## [Data records]
:::::
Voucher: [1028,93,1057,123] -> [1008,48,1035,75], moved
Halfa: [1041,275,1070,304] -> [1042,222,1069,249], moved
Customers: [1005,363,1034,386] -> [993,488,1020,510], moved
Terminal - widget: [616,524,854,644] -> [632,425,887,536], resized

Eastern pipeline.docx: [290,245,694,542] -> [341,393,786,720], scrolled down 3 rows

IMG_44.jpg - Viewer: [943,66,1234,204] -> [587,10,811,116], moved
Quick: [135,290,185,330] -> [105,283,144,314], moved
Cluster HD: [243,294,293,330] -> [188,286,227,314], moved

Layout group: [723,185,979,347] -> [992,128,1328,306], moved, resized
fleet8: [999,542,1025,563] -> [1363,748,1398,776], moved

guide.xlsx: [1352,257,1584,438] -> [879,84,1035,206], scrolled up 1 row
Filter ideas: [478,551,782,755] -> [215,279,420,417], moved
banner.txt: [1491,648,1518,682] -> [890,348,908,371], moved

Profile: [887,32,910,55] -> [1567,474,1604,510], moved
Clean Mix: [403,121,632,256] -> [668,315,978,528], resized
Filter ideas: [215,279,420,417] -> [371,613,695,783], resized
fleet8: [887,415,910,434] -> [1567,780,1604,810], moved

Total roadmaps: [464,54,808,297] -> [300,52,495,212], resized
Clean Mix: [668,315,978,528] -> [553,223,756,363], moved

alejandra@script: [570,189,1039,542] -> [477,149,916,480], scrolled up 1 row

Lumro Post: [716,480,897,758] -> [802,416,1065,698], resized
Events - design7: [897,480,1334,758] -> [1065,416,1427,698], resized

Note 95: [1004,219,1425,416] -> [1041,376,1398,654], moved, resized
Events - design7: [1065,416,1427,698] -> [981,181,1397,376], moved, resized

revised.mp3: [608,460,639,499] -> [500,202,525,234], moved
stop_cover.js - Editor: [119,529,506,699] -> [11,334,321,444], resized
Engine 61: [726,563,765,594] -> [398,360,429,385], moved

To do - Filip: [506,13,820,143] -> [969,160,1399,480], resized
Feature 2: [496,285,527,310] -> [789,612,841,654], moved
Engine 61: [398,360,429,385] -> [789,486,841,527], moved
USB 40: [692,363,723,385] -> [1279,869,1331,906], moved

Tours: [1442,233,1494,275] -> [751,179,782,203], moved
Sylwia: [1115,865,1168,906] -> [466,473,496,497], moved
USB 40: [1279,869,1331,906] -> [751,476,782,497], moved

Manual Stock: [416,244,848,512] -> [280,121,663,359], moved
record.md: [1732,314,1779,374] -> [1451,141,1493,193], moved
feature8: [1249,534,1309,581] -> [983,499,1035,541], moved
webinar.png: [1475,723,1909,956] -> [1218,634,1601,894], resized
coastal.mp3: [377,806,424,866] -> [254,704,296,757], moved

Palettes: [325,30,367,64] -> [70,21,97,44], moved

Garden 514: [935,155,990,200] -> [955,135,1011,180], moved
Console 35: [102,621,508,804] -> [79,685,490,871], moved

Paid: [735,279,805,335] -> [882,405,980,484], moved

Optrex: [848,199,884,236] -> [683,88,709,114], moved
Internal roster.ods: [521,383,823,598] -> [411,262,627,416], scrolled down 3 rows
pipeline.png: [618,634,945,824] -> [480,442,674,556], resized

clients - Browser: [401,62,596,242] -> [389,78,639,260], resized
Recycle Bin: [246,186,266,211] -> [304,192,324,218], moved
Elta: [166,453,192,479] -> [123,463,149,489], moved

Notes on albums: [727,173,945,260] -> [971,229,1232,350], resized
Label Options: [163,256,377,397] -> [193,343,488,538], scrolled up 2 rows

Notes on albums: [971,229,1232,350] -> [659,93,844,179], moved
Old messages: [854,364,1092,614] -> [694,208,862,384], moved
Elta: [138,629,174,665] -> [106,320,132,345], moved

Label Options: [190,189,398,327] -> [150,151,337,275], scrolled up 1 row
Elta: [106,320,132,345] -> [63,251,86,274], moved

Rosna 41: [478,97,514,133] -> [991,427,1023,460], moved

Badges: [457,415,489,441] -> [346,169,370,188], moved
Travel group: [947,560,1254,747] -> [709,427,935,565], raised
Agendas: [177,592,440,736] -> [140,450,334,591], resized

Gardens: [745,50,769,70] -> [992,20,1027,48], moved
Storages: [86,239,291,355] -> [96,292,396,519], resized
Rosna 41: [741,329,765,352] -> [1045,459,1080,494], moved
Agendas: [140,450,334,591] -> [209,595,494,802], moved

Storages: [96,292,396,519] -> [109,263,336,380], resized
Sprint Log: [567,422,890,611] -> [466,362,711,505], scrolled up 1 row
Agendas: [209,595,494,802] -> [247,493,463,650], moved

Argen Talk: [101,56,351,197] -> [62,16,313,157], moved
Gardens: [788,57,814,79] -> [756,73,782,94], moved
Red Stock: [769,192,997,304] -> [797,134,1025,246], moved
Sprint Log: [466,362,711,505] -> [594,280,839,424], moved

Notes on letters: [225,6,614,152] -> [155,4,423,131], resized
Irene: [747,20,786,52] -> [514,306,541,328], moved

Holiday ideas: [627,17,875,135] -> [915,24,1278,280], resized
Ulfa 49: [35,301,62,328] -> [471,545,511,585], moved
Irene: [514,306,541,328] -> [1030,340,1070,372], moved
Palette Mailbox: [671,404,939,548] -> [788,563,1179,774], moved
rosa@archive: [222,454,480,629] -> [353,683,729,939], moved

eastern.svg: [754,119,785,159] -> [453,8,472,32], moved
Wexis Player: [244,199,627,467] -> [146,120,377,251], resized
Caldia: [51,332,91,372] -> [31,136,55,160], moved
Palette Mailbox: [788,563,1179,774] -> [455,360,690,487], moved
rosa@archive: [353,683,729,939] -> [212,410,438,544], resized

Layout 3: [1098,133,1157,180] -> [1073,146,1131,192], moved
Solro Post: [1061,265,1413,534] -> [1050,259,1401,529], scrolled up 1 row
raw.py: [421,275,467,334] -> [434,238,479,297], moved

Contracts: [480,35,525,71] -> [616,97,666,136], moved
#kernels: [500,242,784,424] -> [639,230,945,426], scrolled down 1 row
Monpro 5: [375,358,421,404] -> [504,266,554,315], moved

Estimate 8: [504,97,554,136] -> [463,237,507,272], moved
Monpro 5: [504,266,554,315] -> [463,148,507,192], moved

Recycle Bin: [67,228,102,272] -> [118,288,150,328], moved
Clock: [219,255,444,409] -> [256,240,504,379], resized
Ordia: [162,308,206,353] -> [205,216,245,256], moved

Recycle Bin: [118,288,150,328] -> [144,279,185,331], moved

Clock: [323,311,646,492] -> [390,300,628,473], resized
:::::
## [Directions]
Every record is to be repeated exactly as written.

## [Result of this exercise]
Voucher: [1028,93,1057,123] -> [1008,48,1035,75], moved
Halfa: [1041,275,1070,304] -> [1042,222,1069,249], moved
Customers: [1005,363,1034,386] -> [993,488,1020,510], moved
Terminal - widget: [616,524,854,644] -> [632,425,887,536], resized

Eastern pipeline.docx: [290,245,694,542] -> [341,393,786,720], scrolled down 3 rows

IMG_44.jpg - Viewer: [943,66,1234,204] -> [587,10,811,116], moved
Quick: [135,290,185,330] -> [105,283,144,314], moved
Cluster HD: [243,294,293,330] -> [188,286,227,314], moved

Layout group: [723,185,979,347] -> [992,128,1328,306], moved, resized
fleet8: [999,542,1025,563] -> [1363,748,1398,776], moved

guide.xlsx: [1352,257,1584,438] -> [879,84,1035,206], scrolled up 1 row
Filter ideas: [478,551,782,755] -> [215,279,420,417], moved
banner.txt: [1491,648,1518,682] -> [890,348,908,371], moved

Profile: [887,32,910,55] -> [1567,474,1604,510], moved
Clean Mix: [403,121,632,256] -> [668,315,978,528], resized
Filter ideas: [215,279,420,417] -> [371,613,695,783], resized
fleet8: [887,415,910,434] -> [1567,780,1604,810], moved

Total roadmaps: [464,54,808,297] -> [300,52,495,212], resized
Clean Mix: [668,315,978,528] -> [553,223,756,363], moved

alejandra@script: [570,189,1039,542] -> [477,149,916,480], scrolled up 1 row

Lumro Post: [716,480,897,758] -> [802,416,1065,698], resized
Events - design7: [897,480,1334,758] -> [1065,416,1427,698], resized

Note 95: [1004,219,1425,416] -> [1041,376,1398,654], moved, resized
Events - design7: [1065,416,1427,698] -> [981,181,1397,376], moved, resized

revised.mp3: [608,460,639,499] -> [500,202,525,234], moved
stop_cover.js - Editor: [119,529,506,699] -> [11,334,321,444], resized
Engine 61: [726,563,765,594] -> [398,360,429,385], moved

To do - Filip: [506,13,820,143] -> [969,160,1399,480], resized
Feature 2: [496,285,527,310] -> [789,612,841,654], moved
Engine 61: [398,360,429,385] -> [789,486,841,527], moved
USB 40: [692,363,723,385] -> [1279,869,1331,906], moved

Tours: [1442,233,1494,275] -> [751,179,782,203], moved
Sylwia: [1115,865,1168,906] -> [466,473,496,497], moved
USB 40: [1279,869,1331,906] -> [751,476,782,497], moved

Manual Stock: [416,244,848,512] -> [280,121,663,359], moved
record.md: [1732,314,1779,374] -> [1451,141,1493,193], moved
feature8: [1249,534,1309,581] -> [983,499,1035,541], moved
webinar.png: [1475,723,1909,956] -> [1218,634,1601,894], resized
coastal.mp3: [377,806,424,866] -> [254,704,296,757], moved

Palettes: [325,30,367,64] -> [70,21,97,44], moved

Garden 514: [935,155,990,200] -> [955,135,1011,180], moved
Console 35: [102,621,508,804] -> [79,685,490,871], moved

Paid: [735,279,805,335] -> [882,405,980,484], moved

Optrex: [848,199,884,236] -> [683,88,709,114], moved
Internal roster.ods: [521,383,823,598] -> [411,262,627,416], scrolled down 3 rows
pipeline.png: [618,634,945,824] -> [480,442,674,556], resized

clients - Browser: [401,62,596,242] -> [389,78,639,260], resized
Recycle Bin: [246,186,266,211] -> [304,192,324,218], moved
Elta: [166,453,192,479] -> [123,463,149,489], moved

Notes on albums: [727,173,945,260] -> [971,229,1232,350], resized
Label Options: [163,256,377,397] -> [193,343,488,538], scrolled up 2 rows

Notes on albums: [971,229,1232,350] -> [659,93,844,179], moved
Old messages: [854,364,1092,614] -> [694,208,862,384], moved
Elta: [138,629,174,665] -> [106,320,132,345], moved

Label Options: [190,189,398,327] -> [150,151,337,275], scrolled up 1 row
Elta: [106,320,132,345] -> [63,251,86,274], moved

Rosna 41: [478,97,514,133] -> [991,427,1023,460], moved

Badges: [457,415,489,441] -> [346,169,370,188], moved
Travel group: [947,560,1254,747] -> [709,427,935,565], raised
Agendas: [177,592,440,736] -> [140,450,334,591], resized

Gardens: [745,50,769,70] -> [992,20,1027,48], moved
Storages: [86,239,291,355] -> [96,292,396,519], resized
Rosna 41: [741,329,765,352] -> [1045,459,1080,494], moved
Agendas: [140,450,334,591] -> [209,595,494,802], moved

Storages: [96,292,396,519] -> [109,263,336,380], resized
Sprint Log: [567,422,890,611] -> [466,362,711,505], scrolled up 1 row
Agendas: [209,595,494,802] -> [247,493,463,650], moved

Argen Talk: [101,56,351,197] -> [62,16,313,157], moved
Gardens: [788,57,814,79] -> [756,73,782,94], moved
Red Stock: [769,192,997,304] -> [797,134,1025,246], moved
Sprint Log: [466,362,711,505] -> [594,280,839,424], moved

Notes on letters: [225,6,614,152] -> [155,4,423,131], resized
Irene: [747,20,786,52] -> [514,306,541,328], moved

Holiday ideas: [627,17,875,135] -> [915,24,1278,280], resized
Ulfa 49: [35,301,62,328] -> [471,545,511,585], moved
Irene: [514,306,541,328] -> [1030,340,1070,372], moved
Palette Mailbox: [671,404,939,548] -> [788,563,1179,774], moved
rosa@archive: [222,454,480,629] -> [353,683,729,939], moved

eastern.svg: [754,119,785,159] -> [453,8,472,32], moved
Wexis Player: [244,199,627,467] -> [146,120,377,251], resized
Caldia: [51,332,91,372] -> [31,136,55,160], moved
Palette Mailbox: [788,563,1179,774] -> [455,360,690,487], moved
rosa@archive: [353,683,729,939] -> [212,410,438,544], resized

Layout 3: [1098,133,1157,180] -> [1073,146,1131,192], moved
Solro Post: [1061,265,1413,534] -> [1050,259,1401,529], scrolled up 1 row
raw.py: [421,275,467,334] -> [434,238,479,297], moved

Contracts: [480,35,525,71] -> [616,97,666,136], moved
#kernels: [500,242,784,424] -> [639,230,945,426], scrolled down 1 row
Monpro 5: [375,358,421,404] -> [504,266,554,315], moved

Estimate 8: [504,97,554,136] -> [463,237,507,272], moved
Monpro 5: [504,266,554,315] -> [463,148,507,192], moved

Recycle Bin: [67,228,102,272] -> [118,288,150,328], moved
Clock: [219,255,444,409] -> [256,240,504,379], resized
Ordia: [162,308,206,353] -> [205,216,245,256], moved

Recycle Bin: [118,288,150,328] -> [144,279,185,331], moved

Clock: [323,311,646,492] -> [390,300,628,473], resized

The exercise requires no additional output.